Extract each line in the data below that contains the string "kern".
[start]
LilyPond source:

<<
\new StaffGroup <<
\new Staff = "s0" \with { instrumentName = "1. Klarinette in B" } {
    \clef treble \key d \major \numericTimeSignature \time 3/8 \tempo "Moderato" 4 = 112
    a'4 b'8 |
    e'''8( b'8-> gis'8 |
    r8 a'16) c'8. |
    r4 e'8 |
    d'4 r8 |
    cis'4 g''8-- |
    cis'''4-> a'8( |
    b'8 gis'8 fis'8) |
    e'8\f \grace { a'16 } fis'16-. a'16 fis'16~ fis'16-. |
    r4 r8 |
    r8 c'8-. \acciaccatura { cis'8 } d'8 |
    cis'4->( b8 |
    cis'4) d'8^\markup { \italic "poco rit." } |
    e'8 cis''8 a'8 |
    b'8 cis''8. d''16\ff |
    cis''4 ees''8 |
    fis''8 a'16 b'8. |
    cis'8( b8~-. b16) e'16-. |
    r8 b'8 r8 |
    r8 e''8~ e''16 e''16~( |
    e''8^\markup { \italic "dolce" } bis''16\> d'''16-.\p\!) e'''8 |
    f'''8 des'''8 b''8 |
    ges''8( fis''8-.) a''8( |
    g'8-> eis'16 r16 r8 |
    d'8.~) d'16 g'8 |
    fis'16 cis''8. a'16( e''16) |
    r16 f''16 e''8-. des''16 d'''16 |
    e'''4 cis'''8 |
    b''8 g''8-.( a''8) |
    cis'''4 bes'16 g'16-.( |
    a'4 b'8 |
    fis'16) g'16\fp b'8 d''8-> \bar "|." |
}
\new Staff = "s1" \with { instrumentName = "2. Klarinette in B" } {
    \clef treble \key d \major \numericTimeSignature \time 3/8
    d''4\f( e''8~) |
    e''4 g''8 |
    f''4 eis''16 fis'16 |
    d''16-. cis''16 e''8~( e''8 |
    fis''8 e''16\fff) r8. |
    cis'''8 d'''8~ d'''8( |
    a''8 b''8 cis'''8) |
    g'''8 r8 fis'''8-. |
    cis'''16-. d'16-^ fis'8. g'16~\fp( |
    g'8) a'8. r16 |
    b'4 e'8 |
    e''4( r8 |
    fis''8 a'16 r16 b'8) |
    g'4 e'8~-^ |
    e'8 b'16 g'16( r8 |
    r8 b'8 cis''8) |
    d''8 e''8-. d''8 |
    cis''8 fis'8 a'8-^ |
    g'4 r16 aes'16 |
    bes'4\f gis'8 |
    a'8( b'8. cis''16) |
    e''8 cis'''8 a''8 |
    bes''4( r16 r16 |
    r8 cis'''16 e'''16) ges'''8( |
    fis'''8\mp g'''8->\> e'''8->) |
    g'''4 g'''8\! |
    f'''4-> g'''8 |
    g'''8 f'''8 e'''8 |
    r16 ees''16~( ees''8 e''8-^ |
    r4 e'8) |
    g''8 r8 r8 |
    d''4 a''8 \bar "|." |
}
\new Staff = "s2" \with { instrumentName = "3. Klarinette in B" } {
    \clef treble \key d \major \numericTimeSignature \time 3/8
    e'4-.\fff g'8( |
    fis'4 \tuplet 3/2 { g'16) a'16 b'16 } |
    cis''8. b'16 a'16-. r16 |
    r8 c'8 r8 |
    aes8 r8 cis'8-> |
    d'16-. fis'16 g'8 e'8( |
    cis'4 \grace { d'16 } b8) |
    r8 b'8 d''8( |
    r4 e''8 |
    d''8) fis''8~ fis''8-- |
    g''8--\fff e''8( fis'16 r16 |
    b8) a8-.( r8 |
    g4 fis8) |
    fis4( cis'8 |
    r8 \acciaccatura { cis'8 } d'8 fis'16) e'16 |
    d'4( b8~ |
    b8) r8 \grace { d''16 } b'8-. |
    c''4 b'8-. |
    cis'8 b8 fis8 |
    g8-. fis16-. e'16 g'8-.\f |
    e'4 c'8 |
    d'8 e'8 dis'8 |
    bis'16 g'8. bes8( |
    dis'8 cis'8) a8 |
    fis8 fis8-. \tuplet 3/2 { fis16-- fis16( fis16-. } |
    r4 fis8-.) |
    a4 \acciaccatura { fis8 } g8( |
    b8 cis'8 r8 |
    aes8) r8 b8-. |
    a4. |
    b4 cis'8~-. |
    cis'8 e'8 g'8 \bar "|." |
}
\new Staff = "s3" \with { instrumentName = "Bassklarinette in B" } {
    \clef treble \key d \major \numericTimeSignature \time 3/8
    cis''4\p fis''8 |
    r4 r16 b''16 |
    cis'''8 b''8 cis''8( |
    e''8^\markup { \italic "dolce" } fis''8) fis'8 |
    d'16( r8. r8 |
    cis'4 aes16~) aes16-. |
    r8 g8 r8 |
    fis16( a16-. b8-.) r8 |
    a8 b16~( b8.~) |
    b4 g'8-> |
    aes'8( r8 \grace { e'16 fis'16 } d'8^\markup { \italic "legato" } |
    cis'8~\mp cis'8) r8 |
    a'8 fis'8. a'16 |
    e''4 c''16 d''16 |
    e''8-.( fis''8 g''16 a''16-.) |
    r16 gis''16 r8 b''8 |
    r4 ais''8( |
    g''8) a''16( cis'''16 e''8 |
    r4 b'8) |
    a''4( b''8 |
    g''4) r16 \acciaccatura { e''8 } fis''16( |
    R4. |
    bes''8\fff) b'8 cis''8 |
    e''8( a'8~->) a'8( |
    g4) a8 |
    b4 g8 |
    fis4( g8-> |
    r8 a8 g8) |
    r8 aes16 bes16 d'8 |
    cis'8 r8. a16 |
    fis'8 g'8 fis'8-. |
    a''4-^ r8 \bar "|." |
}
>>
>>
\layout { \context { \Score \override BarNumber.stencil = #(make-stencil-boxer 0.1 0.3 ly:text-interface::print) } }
[end]
[start]
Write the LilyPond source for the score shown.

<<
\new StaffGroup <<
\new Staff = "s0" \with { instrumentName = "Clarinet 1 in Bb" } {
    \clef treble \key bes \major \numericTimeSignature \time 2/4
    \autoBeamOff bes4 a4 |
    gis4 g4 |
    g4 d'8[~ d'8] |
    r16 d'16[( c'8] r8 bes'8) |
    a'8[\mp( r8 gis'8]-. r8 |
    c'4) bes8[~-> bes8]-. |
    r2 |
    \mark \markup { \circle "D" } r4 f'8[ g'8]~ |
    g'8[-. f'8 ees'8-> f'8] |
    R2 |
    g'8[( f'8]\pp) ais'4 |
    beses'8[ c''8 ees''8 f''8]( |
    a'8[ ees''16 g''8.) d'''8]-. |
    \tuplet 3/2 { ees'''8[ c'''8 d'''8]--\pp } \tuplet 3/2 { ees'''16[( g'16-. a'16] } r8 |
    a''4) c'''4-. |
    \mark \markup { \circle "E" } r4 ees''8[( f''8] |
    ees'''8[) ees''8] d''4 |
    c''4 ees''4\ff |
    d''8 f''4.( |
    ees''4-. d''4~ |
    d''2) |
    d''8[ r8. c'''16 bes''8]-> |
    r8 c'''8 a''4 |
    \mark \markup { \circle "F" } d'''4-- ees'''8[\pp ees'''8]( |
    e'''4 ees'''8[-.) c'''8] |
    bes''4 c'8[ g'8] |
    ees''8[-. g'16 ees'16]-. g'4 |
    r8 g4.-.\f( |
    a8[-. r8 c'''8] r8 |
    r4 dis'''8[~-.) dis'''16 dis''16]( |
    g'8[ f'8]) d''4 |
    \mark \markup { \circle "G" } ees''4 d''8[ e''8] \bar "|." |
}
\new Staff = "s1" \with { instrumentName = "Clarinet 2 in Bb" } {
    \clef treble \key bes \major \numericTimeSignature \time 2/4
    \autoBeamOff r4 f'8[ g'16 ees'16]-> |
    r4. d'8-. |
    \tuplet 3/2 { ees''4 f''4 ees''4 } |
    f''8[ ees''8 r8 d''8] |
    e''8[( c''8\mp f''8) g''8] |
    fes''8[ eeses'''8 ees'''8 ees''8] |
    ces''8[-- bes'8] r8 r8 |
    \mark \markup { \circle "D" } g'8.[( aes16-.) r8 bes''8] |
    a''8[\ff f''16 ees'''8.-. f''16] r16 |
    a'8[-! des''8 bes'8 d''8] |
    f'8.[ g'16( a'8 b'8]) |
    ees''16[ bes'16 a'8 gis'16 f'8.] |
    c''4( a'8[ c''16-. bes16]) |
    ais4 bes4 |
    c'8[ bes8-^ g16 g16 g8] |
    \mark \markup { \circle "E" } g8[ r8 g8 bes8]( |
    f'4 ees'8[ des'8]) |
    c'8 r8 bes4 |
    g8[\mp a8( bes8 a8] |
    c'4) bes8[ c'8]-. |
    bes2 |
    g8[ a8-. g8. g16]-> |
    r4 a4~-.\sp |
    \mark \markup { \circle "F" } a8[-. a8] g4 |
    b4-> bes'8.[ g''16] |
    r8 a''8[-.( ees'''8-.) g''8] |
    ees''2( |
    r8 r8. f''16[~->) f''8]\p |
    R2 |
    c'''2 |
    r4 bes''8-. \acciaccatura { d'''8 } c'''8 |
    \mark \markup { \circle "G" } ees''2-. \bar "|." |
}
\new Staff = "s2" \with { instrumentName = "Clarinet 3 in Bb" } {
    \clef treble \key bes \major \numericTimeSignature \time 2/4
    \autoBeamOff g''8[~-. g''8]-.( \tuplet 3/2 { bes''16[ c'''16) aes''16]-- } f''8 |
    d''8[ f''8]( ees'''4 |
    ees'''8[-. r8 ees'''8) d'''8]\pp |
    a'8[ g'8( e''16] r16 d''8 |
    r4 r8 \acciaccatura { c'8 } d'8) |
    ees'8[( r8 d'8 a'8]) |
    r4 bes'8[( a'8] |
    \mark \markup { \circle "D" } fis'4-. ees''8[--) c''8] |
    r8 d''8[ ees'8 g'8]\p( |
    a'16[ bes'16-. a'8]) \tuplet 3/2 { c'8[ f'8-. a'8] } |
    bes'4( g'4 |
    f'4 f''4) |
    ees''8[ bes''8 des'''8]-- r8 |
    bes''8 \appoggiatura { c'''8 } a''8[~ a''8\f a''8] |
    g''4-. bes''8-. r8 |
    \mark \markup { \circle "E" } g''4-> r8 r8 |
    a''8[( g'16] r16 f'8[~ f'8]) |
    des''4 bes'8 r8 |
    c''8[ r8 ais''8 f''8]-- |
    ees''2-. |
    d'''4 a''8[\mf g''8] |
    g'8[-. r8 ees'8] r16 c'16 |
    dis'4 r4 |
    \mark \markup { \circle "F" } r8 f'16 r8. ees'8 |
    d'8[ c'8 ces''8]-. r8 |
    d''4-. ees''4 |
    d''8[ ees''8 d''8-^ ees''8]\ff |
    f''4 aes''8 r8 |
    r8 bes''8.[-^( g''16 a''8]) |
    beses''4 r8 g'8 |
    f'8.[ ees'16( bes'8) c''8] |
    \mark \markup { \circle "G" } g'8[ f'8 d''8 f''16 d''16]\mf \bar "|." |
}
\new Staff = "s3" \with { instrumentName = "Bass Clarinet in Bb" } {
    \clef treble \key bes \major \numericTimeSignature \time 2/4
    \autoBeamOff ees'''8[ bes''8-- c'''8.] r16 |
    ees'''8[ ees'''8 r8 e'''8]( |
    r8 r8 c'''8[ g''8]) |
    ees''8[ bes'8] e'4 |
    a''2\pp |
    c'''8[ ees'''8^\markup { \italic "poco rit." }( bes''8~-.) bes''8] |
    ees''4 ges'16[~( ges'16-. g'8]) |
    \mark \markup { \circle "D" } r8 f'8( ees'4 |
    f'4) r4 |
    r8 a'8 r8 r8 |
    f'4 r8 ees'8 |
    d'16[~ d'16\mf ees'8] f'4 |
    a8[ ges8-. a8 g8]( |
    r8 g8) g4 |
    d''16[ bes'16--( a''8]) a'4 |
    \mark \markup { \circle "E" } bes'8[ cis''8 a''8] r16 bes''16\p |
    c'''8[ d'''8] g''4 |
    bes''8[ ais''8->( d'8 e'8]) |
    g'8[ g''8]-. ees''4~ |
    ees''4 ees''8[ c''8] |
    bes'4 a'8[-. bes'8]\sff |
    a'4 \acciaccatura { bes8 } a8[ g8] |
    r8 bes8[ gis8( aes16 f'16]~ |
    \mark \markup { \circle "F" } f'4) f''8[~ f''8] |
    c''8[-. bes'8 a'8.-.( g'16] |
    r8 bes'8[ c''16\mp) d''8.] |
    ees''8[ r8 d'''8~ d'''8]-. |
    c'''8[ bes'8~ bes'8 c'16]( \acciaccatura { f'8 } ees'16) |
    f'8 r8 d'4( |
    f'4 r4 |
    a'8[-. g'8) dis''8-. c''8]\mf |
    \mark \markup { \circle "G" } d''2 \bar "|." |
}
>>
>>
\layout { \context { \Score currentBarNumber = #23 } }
[end]
[start]
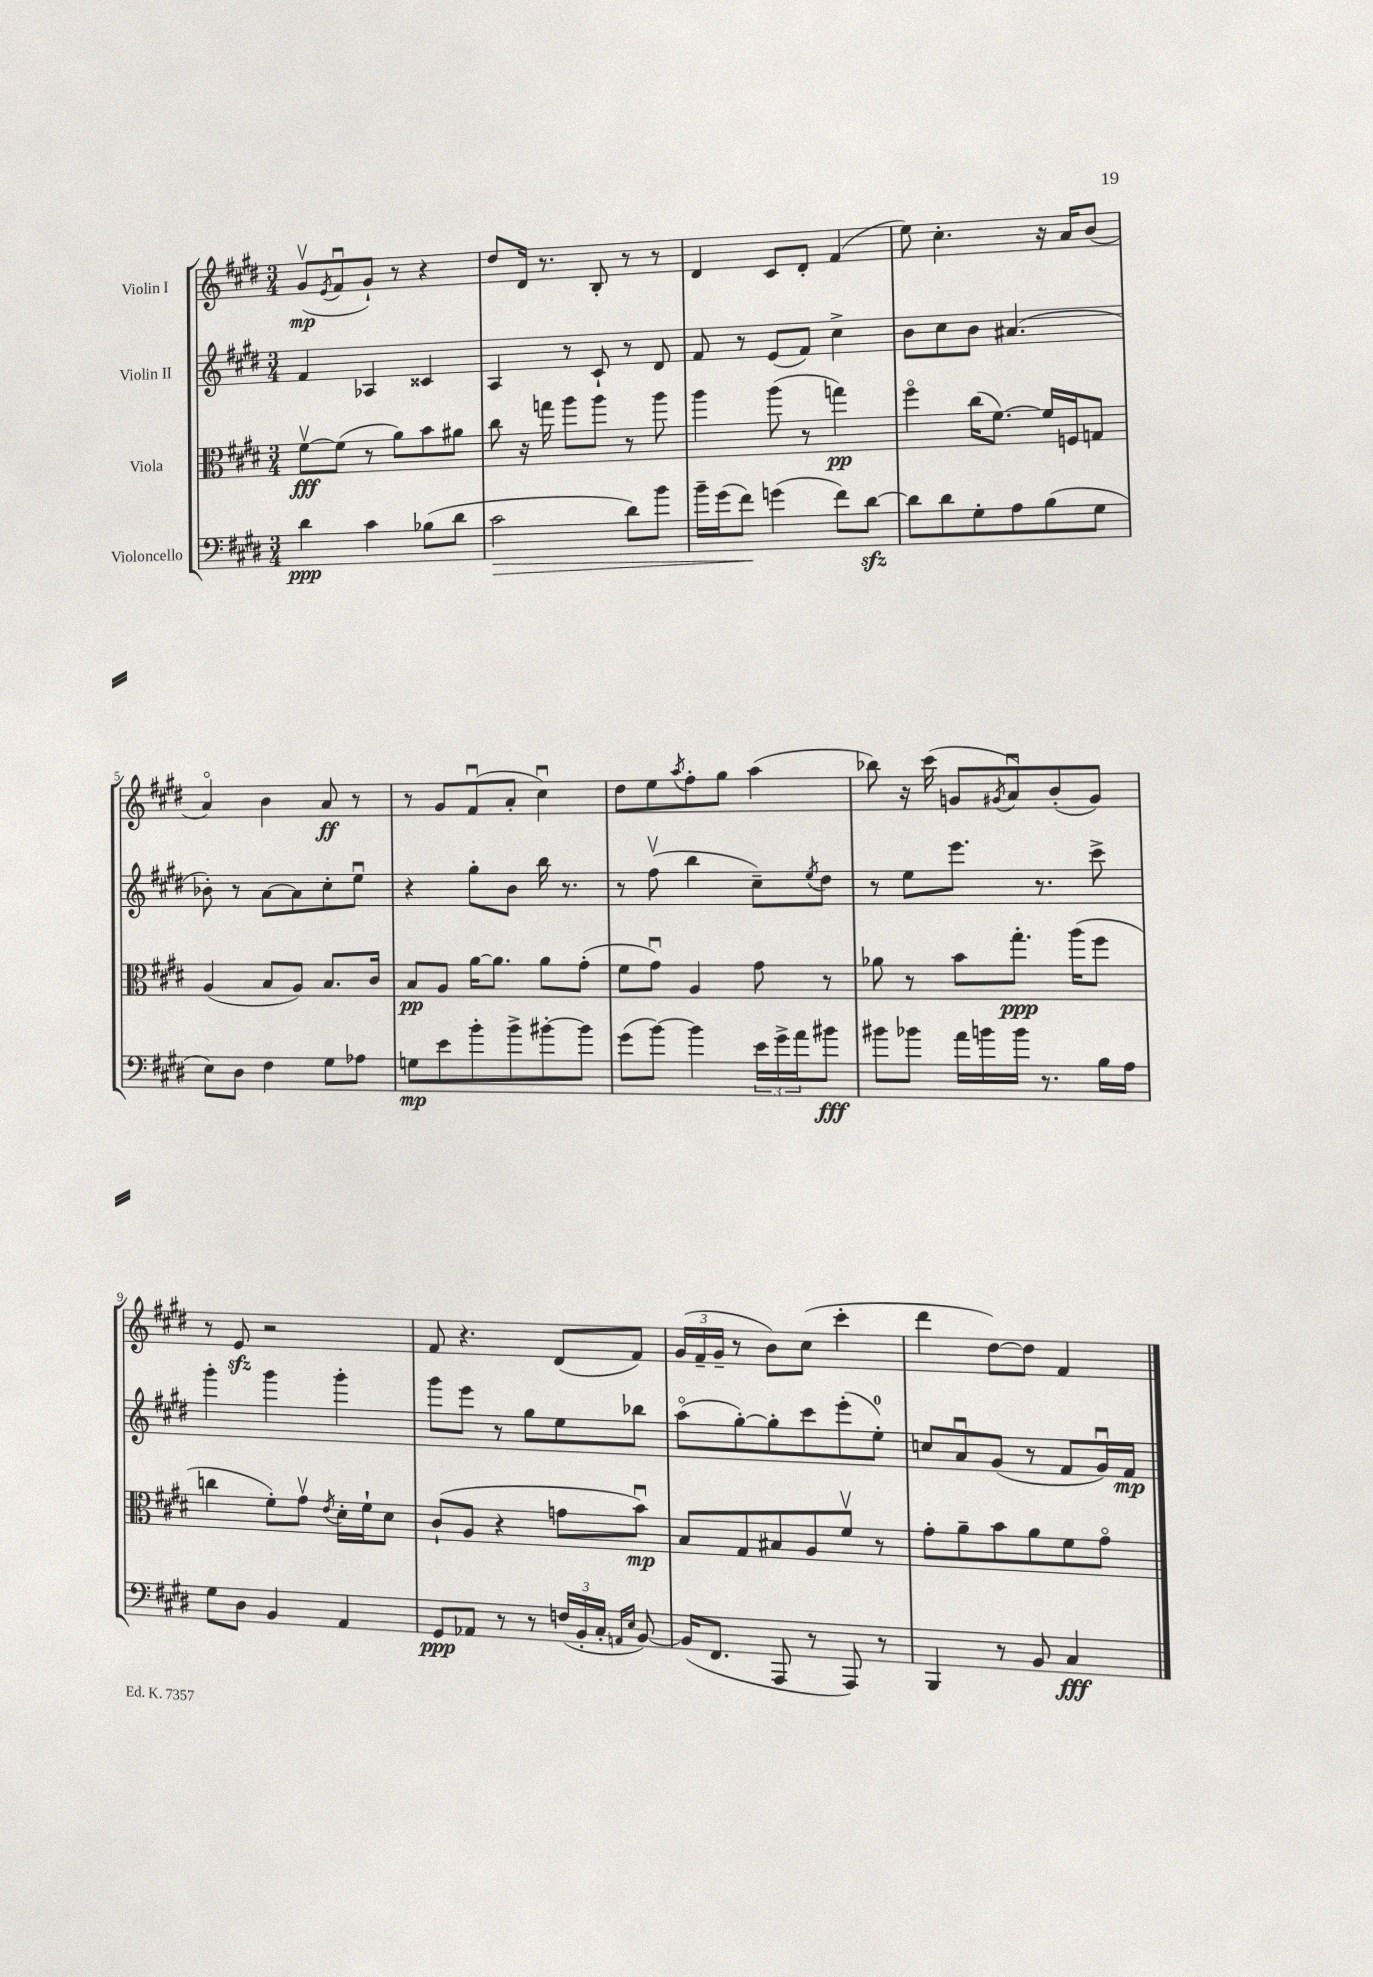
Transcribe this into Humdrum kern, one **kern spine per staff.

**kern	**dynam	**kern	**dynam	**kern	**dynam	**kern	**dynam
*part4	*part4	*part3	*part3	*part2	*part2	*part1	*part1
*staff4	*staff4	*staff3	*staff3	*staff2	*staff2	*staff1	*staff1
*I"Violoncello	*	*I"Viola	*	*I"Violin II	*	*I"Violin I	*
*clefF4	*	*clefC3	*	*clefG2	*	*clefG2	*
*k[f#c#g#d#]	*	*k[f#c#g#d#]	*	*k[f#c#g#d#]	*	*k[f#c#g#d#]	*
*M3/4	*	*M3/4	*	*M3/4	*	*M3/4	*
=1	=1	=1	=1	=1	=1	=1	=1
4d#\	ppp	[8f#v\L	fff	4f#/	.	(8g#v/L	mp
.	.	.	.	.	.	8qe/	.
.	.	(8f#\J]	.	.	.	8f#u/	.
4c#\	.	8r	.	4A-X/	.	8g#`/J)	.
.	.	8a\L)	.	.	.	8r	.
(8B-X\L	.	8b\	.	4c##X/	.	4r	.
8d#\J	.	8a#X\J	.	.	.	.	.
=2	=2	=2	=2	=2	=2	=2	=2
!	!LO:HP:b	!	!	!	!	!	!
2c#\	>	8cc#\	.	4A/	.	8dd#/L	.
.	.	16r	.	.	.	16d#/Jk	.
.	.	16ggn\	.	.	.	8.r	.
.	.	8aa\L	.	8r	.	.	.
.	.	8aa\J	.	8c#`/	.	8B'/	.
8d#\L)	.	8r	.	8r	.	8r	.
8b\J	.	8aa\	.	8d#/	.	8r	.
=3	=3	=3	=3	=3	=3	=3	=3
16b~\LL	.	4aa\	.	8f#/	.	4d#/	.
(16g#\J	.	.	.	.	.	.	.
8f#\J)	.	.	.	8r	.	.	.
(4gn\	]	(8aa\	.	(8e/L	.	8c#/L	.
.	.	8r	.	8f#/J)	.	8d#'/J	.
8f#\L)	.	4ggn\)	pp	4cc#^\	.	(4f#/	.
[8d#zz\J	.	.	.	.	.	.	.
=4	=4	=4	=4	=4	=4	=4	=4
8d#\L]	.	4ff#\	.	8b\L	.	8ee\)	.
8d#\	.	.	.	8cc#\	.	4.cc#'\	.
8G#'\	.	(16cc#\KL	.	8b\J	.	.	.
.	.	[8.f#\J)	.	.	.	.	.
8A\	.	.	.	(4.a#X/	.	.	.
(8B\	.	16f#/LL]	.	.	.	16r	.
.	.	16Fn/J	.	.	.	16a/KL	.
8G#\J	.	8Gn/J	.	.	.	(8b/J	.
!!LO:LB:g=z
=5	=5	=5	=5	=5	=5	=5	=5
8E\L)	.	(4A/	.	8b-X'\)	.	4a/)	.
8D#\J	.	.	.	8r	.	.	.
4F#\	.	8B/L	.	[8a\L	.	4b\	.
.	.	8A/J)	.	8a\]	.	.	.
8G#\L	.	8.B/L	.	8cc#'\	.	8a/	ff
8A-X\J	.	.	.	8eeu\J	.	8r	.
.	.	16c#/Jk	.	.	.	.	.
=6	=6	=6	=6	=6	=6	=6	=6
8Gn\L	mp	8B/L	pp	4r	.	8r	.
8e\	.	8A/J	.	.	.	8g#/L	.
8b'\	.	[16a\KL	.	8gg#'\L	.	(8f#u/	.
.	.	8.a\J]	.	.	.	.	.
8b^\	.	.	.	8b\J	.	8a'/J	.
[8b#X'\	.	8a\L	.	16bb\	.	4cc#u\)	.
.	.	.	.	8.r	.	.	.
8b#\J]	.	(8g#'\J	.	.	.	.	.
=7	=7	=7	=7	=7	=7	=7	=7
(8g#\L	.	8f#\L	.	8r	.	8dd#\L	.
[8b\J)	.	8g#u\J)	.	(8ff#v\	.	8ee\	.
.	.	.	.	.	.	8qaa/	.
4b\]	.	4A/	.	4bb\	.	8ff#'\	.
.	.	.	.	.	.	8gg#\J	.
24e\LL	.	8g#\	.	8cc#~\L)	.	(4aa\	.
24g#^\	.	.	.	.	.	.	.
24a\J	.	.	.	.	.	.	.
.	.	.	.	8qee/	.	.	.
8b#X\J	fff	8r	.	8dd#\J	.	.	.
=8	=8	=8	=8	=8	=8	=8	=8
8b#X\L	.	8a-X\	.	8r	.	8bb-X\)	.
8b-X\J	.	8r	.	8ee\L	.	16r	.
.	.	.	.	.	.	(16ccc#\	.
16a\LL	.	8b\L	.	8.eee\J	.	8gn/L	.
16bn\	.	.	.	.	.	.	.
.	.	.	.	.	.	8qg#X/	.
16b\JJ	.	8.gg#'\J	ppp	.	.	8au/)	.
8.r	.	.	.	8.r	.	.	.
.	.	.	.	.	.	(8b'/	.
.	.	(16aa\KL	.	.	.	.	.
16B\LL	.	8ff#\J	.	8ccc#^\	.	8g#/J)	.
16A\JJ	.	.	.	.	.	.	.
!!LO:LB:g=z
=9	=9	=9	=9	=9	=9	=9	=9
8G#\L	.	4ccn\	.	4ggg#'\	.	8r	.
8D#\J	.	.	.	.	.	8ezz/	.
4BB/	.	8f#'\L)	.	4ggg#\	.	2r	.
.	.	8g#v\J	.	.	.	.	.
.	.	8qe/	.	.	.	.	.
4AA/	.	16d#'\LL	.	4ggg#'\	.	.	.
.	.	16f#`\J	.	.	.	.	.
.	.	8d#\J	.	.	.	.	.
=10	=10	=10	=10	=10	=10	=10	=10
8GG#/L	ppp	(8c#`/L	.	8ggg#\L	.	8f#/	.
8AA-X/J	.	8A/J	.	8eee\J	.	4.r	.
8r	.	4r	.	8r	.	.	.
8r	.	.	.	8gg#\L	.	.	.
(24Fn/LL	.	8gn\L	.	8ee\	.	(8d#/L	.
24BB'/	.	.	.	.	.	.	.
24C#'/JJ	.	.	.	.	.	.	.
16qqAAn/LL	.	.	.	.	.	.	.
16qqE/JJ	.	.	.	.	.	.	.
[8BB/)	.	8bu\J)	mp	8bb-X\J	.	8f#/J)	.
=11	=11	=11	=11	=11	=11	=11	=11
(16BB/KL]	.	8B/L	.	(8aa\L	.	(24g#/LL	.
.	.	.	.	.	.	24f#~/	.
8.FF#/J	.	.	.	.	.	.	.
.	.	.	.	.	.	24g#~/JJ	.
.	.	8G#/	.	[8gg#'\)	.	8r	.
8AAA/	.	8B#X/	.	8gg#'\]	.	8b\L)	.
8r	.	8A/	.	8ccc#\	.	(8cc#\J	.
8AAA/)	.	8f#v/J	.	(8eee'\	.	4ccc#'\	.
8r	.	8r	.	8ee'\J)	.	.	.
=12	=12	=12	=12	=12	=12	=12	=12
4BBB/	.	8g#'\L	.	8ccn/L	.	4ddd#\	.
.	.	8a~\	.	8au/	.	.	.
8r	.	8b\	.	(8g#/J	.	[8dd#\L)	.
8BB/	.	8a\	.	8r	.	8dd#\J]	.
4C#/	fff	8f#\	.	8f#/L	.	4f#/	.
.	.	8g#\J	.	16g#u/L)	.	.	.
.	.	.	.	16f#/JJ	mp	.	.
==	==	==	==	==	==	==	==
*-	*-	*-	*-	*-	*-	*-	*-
[end]
Finished answer =
Transcribe this into Humdrum kern, one **kern spine per staff.
**kern	**dynam	**kern	**dynam	**kern	**dynam	**kern	**dynam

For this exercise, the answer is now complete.